#### Dataset

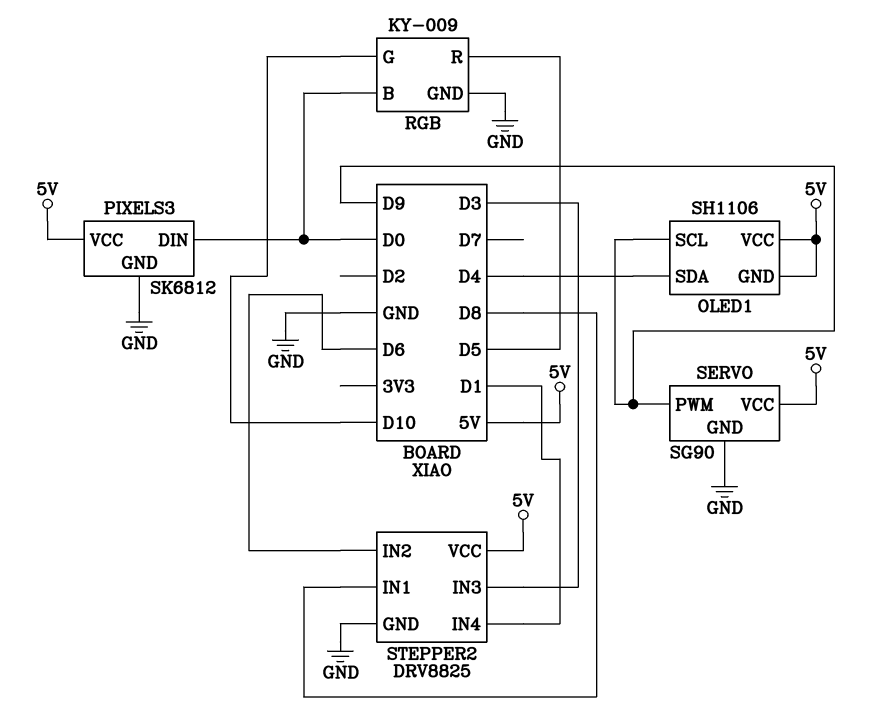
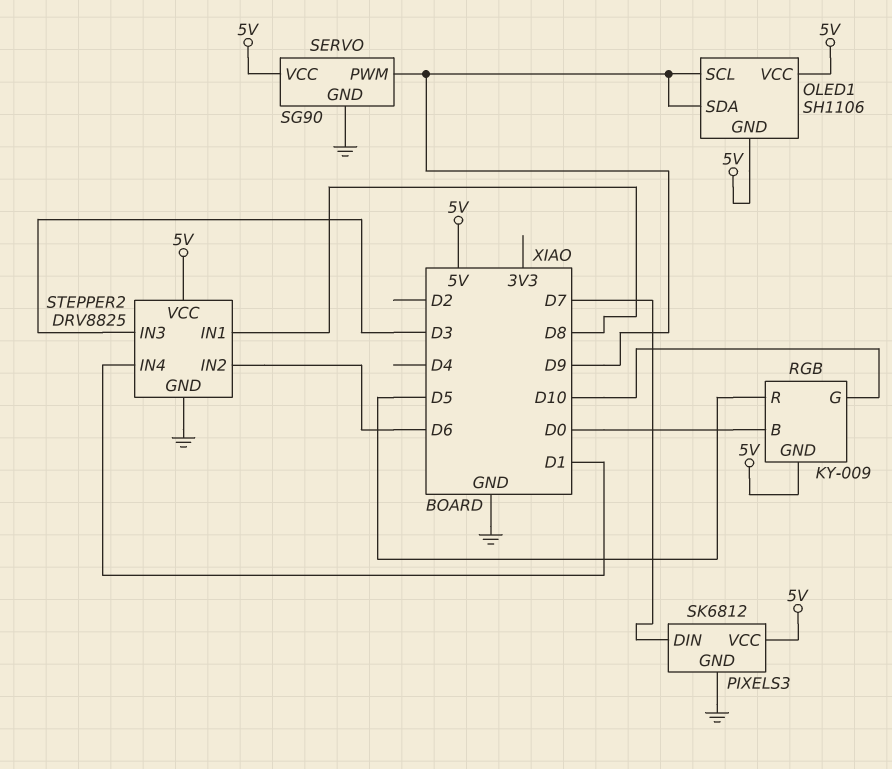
OLED1 pin SDA: D4 -> D9
PIXELS3 pin DIN: D0 -> D7
RGB pin GND: GND -> 5V

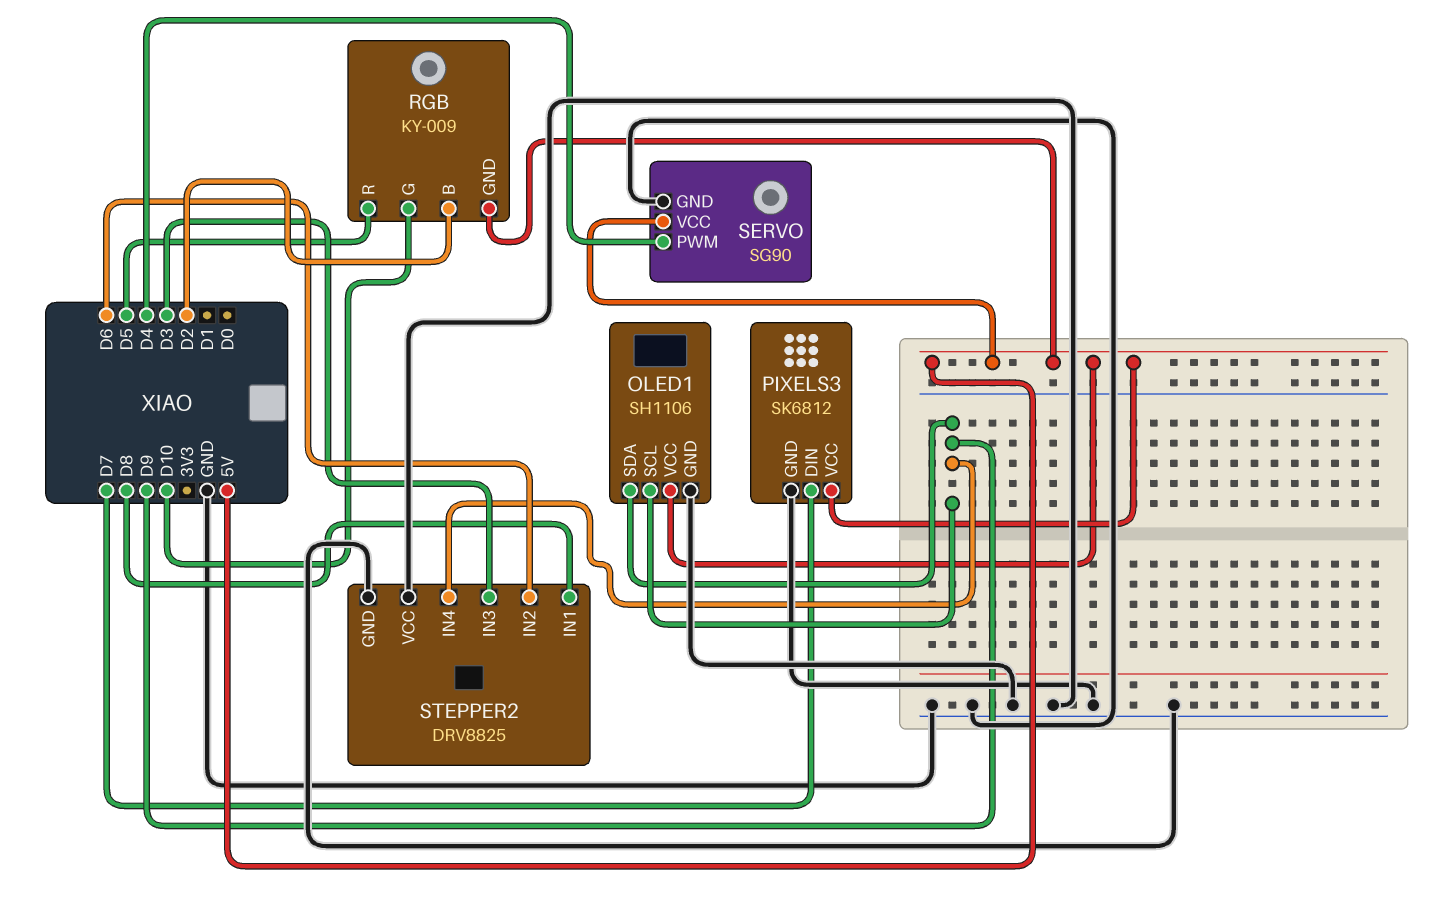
OLED1 pin GND: 5V -> GND
RGB pin B: D0 -> D2
SERVO pin PWM: D9 -> D4
STEPPER2 pin IN4: D1 -> D9
STEPPER2 pin VCC: 5V -> GND

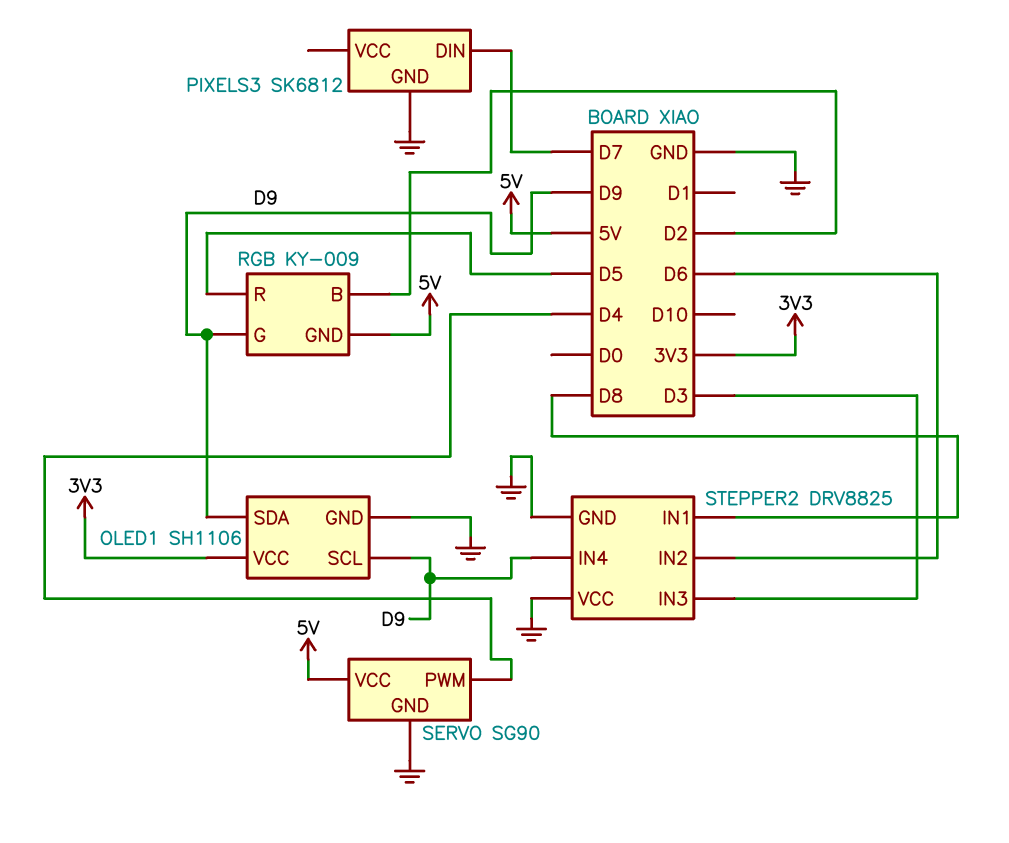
OLED1 pin VCC: 5V -> 3V3
PIXELS3 pin VCC: 5V -> none
RGB pin G: D10 -> D9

########

- **What the exercise asks**:
Pictures excluded, quote all the data above exactly.

- **Response to the exercise**:
OLED1 pin SDA: D4 -> D9
PIXELS3 pin DIN: D0 -> D7
RGB pin GND: GND -> 5V

OLED1 pin GND: 5V -> GND
RGB pin B: D0 -> D2
SERVO pin PWM: D9 -> D4
STEPPER2 pin IN4: D1 -> D9
STEPPER2 pin VCC: 5V -> GND

OLED1 pin VCC: 5V -> 3V3
PIXELS3 pin VCC: 5V -> none
RGB pin G: D10 -> D9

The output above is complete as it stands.